(WORK TASK): Exactly the lines below from the one with "black dumbbell: [224,160,336,242]" up to and including the one with "purple heart: [240,259,331,319]" make up the answer, with nothing else added.

(DATA):
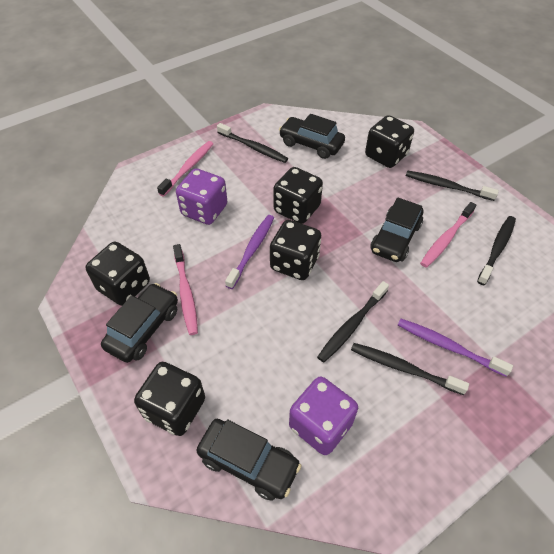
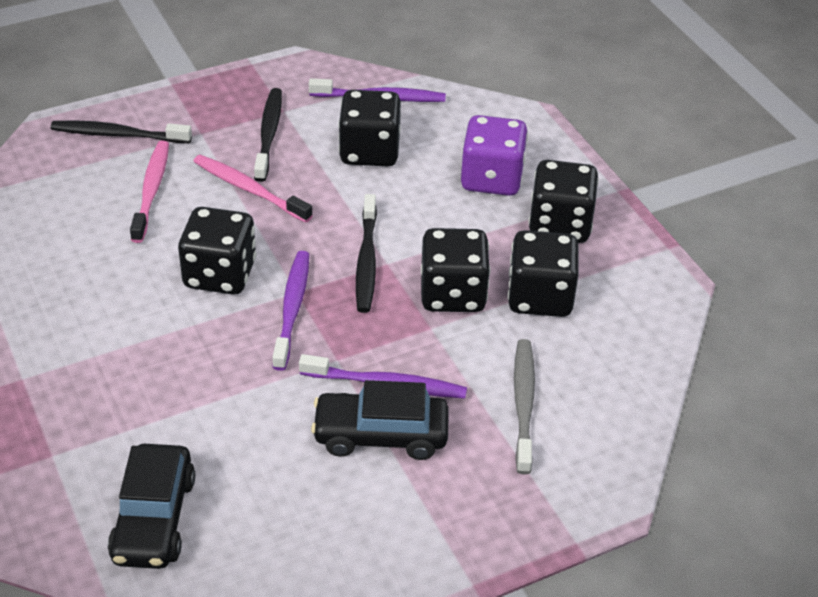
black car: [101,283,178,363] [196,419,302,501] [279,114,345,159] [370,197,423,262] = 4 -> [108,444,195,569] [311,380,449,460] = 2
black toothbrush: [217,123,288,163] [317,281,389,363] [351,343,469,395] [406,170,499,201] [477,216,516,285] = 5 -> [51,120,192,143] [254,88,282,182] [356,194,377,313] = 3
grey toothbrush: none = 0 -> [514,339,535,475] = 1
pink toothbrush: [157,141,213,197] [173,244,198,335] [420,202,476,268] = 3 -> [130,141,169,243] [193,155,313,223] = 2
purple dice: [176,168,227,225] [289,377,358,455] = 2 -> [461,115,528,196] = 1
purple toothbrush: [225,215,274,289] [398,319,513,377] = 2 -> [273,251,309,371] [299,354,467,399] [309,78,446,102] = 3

==

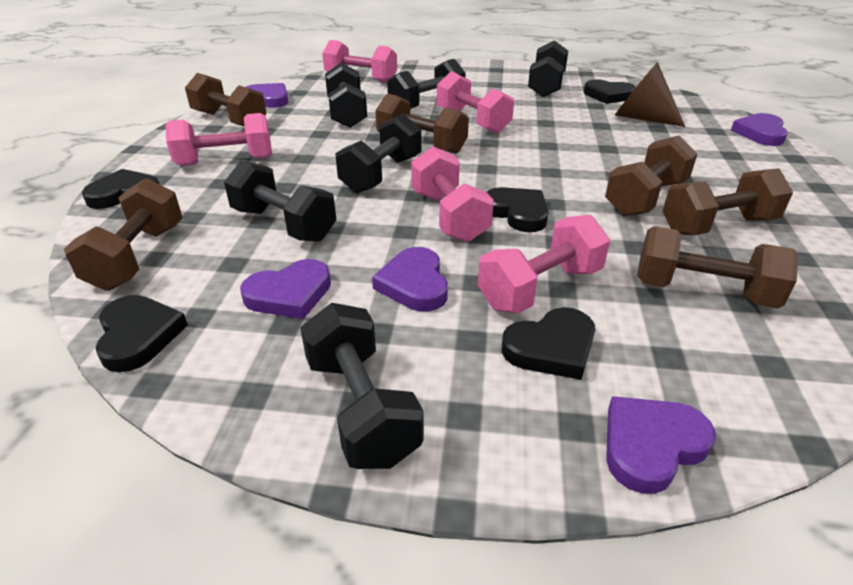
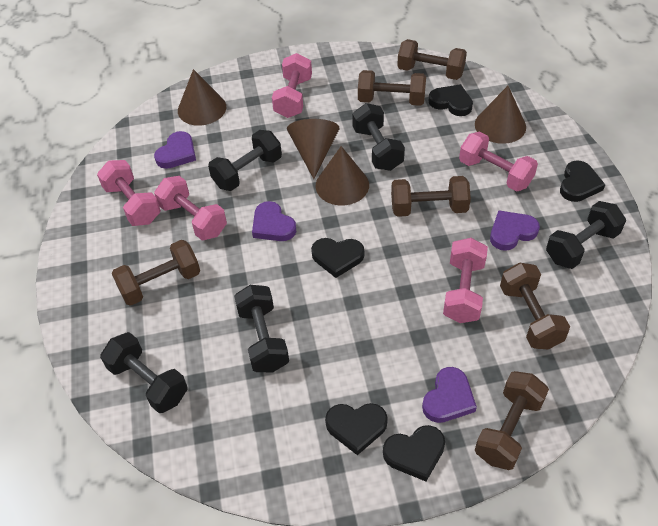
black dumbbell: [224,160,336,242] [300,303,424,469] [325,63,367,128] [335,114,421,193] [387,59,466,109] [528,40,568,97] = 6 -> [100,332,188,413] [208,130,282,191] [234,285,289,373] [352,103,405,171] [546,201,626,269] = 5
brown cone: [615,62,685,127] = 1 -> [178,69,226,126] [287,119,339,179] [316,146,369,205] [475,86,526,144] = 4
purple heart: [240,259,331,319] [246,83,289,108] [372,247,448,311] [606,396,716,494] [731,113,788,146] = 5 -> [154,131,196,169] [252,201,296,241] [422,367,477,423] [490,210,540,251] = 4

(EXPECTED ANSWER):
black dumbbell: [224,160,336,242] [300,303,424,469] [325,63,367,128] [335,114,421,193] [387,59,466,109] [528,40,568,97] = 6 -> [100,332,188,413] [208,130,282,191] [234,285,289,373] [352,103,405,171] [546,201,626,269] = 5
brown cone: [615,62,685,127] = 1 -> [178,69,226,126] [287,119,339,179] [316,146,369,205] [475,86,526,144] = 4
purple heart: [240,259,331,319] [246,83,289,108] [372,247,448,311] [606,396,716,494] [731,113,788,146] = 5 -> [154,131,196,169] [252,201,296,241] [422,367,477,423] [490,210,540,251] = 4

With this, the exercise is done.